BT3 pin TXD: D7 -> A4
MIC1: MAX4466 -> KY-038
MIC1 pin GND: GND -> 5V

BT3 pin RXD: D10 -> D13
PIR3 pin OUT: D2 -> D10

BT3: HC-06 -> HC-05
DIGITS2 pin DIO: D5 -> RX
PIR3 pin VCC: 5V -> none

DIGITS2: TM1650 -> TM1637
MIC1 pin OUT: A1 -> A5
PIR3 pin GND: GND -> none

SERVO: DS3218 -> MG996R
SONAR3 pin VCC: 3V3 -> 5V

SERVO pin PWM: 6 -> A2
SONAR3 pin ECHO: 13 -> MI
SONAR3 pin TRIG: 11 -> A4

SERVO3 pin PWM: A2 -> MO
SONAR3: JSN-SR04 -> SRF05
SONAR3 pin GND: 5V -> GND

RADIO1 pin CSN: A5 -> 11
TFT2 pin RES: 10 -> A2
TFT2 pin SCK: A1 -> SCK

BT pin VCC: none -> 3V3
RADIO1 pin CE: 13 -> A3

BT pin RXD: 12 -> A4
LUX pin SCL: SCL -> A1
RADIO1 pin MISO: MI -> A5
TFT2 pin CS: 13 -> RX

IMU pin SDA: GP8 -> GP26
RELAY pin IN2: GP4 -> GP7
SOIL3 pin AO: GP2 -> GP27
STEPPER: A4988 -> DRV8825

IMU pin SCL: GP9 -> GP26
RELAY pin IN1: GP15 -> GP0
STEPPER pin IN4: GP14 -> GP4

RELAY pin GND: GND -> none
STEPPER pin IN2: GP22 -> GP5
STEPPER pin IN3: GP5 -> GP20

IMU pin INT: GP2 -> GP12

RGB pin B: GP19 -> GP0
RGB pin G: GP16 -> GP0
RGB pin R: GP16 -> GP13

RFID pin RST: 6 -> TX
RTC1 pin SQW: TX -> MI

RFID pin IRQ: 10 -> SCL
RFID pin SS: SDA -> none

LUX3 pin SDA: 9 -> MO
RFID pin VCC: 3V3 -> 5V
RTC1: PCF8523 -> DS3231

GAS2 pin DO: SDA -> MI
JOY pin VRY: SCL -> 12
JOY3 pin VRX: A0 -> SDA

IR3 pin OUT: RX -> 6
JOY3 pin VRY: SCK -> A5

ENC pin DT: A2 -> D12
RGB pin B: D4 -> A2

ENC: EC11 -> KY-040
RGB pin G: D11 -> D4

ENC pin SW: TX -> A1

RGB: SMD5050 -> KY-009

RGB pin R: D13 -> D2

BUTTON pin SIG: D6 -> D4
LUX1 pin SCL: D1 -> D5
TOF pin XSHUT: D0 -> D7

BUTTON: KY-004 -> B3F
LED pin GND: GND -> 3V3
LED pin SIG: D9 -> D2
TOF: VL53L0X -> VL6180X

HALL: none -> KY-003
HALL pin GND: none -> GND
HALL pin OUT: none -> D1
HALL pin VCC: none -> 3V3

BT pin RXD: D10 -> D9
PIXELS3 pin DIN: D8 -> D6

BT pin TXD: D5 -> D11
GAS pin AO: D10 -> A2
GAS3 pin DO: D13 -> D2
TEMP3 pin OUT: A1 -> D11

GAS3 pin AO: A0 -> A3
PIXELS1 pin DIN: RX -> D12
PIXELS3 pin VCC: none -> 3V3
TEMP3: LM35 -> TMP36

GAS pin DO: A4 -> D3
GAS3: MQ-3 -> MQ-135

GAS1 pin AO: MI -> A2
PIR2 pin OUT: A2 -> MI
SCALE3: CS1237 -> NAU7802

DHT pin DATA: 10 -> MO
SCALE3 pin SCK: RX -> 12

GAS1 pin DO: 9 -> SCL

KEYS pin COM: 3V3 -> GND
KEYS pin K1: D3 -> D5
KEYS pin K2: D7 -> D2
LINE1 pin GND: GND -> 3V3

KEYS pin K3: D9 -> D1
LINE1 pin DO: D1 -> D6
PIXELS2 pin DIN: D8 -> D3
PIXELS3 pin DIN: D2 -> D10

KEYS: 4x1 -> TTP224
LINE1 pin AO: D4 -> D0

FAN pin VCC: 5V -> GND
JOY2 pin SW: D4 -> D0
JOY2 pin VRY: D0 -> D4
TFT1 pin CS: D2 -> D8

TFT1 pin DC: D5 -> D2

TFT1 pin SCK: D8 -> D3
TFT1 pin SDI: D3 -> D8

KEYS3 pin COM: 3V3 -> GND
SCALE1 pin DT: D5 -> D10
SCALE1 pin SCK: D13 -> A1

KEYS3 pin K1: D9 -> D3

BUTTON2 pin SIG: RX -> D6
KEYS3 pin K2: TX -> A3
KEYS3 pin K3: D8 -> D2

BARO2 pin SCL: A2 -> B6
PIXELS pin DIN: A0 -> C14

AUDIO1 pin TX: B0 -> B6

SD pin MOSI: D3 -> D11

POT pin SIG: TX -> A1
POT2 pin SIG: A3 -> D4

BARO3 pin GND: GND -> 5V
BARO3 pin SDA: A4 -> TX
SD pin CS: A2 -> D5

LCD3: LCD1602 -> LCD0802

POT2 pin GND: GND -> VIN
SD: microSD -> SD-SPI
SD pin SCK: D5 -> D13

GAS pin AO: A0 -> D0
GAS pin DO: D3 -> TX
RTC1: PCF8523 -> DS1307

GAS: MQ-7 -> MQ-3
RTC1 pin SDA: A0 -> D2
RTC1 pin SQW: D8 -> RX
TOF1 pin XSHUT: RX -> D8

★ ★ ★ ★

— Task to complete —
Set down the material exactly, keeping every line.

— Response —
BT3 pin TXD: D7 -> A4
MIC1: MAX4466 -> KY-038
MIC1 pin GND: GND -> 5V

BT3 pin RXD: D10 -> D13
PIR3 pin OUT: D2 -> D10

BT3: HC-06 -> HC-05
DIGITS2 pin DIO: D5 -> RX
PIR3 pin VCC: 5V -> none

DIGITS2: TM1650 -> TM1637
MIC1 pin OUT: A1 -> A5
PIR3 pin GND: GND -> none

SERVO: DS3218 -> MG996R
SONAR3 pin VCC: 3V3 -> 5V

SERVO pin PWM: 6 -> A2
SONAR3 pin ECHO: 13 -> MI
SONAR3 pin TRIG: 11 -> A4

SERVO3 pin PWM: A2 -> MO
SONAR3: JSN-SR04 -> SRF05
SONAR3 pin GND: 5V -> GND

RADIO1 pin CSN: A5 -> 11
TFT2 pin RES: 10 -> A2
TFT2 pin SCK: A1 -> SCK

BT pin VCC: none -> 3V3
RADIO1 pin CE: 13 -> A3

BT pin RXD: 12 -> A4
LUX pin SCL: SCL -> A1
RADIO1 pin MISO: MI -> A5
TFT2 pin CS: 13 -> RX

IMU pin SDA: GP8 -> GP26
RELAY pin IN2: GP4 -> GP7
SOIL3 pin AO: GP2 -> GP27
STEPPER: A4988 -> DRV8825

IMU pin SCL: GP9 -> GP26
RELAY pin IN1: GP15 -> GP0
STEPPER pin IN4: GP14 -> GP4

RELAY pin GND: GND -> none
STEPPER pin IN2: GP22 -> GP5
STEPPER pin IN3: GP5 -> GP20

IMU pin INT: GP2 -> GP12

RGB pin B: GP19 -> GP0
RGB pin G: GP16 -> GP0
RGB pin R: GP16 -> GP13

RFID pin RST: 6 -> TX
RTC1 pin SQW: TX -> MI

RFID pin IRQ: 10 -> SCL
RFID pin SS: SDA -> none

LUX3 pin SDA: 9 -> MO
RFID pin VCC: 3V3 -> 5V
RTC1: PCF8523 -> DS3231

GAS2 pin DO: SDA -> MI
JOY pin VRY: SCL -> 12
JOY3 pin VRX: A0 -> SDA

IR3 pin OUT: RX -> 6
JOY3 pin VRY: SCK -> A5

ENC pin DT: A2 -> D12
RGB pin B: D4 -> A2

ENC: EC11 -> KY-040
RGB pin G: D11 -> D4

ENC pin SW: TX -> A1

RGB: SMD5050 -> KY-009

RGB pin R: D13 -> D2

BUTTON pin SIG: D6 -> D4
LUX1 pin SCL: D1 -> D5
TOF pin XSHUT: D0 -> D7

BUTTON: KY-004 -> B3F
LED pin GND: GND -> 3V3
LED pin SIG: D9 -> D2
TOF: VL53L0X -> VL6180X

HALL: none -> KY-003
HALL pin GND: none -> GND
HALL pin OUT: none -> D1
HALL pin VCC: none -> 3V3

BT pin RXD: D10 -> D9
PIXELS3 pin DIN: D8 -> D6

BT pin TXD: D5 -> D11
GAS pin AO: D10 -> A2
GAS3 pin DO: D13 -> D2
TEMP3 pin OUT: A1 -> D11

GAS3 pin AO: A0 -> A3
PIXELS1 pin DIN: RX -> D12
PIXELS3 pin VCC: none -> 3V3
TEMP3: LM35 -> TMP36

GAS pin DO: A4 -> D3
GAS3: MQ-3 -> MQ-135

GAS1 pin AO: MI -> A2
PIR2 pin OUT: A2 -> MI
SCALE3: CS1237 -> NAU7802

DHT pin DATA: 10 -> MO
SCALE3 pin SCK: RX -> 12

GAS1 pin DO: 9 -> SCL

KEYS pin COM: 3V3 -> GND
KEYS pin K1: D3 -> D5
KEYS pin K2: D7 -> D2
LINE1 pin GND: GND -> 3V3

KEYS pin K3: D9 -> D1
LINE1 pin DO: D1 -> D6
PIXELS2 pin DIN: D8 -> D3
PIXELS3 pin DIN: D2 -> D10

KEYS: 4x1 -> TTP224
LINE1 pin AO: D4 -> D0

FAN pin VCC: 5V -> GND
JOY2 pin SW: D4 -> D0
JOY2 pin VRY: D0 -> D4
TFT1 pin CS: D2 -> D8

TFT1 pin DC: D5 -> D2

TFT1 pin SCK: D8 -> D3
TFT1 pin SDI: D3 -> D8

KEYS3 pin COM: 3V3 -> GND
SCALE1 pin DT: D5 -> D10
SCALE1 pin SCK: D13 -> A1

KEYS3 pin K1: D9 -> D3

BUTTON2 pin SIG: RX -> D6
KEYS3 pin K2: TX -> A3
KEYS3 pin K3: D8 -> D2

BARO2 pin SCL: A2 -> B6
PIXELS pin DIN: A0 -> C14

AUDIO1 pin TX: B0 -> B6

SD pin MOSI: D3 -> D11

POT pin SIG: TX -> A1
POT2 pin SIG: A3 -> D4

BARO3 pin GND: GND -> 5V
BARO3 pin SDA: A4 -> TX
SD pin CS: A2 -> D5

LCD3: LCD1602 -> LCD0802

POT2 pin GND: GND -> VIN
SD: microSD -> SD-SPI
SD pin SCK: D5 -> D13

GAS pin AO: A0 -> D0
GAS pin DO: D3 -> TX
RTC1: PCF8523 -> DS1307

GAS: MQ-7 -> MQ-3
RTC1 pin SDA: A0 -> D2
RTC1 pin SQW: D8 -> RX
TOF1 pin XSHUT: RX -> D8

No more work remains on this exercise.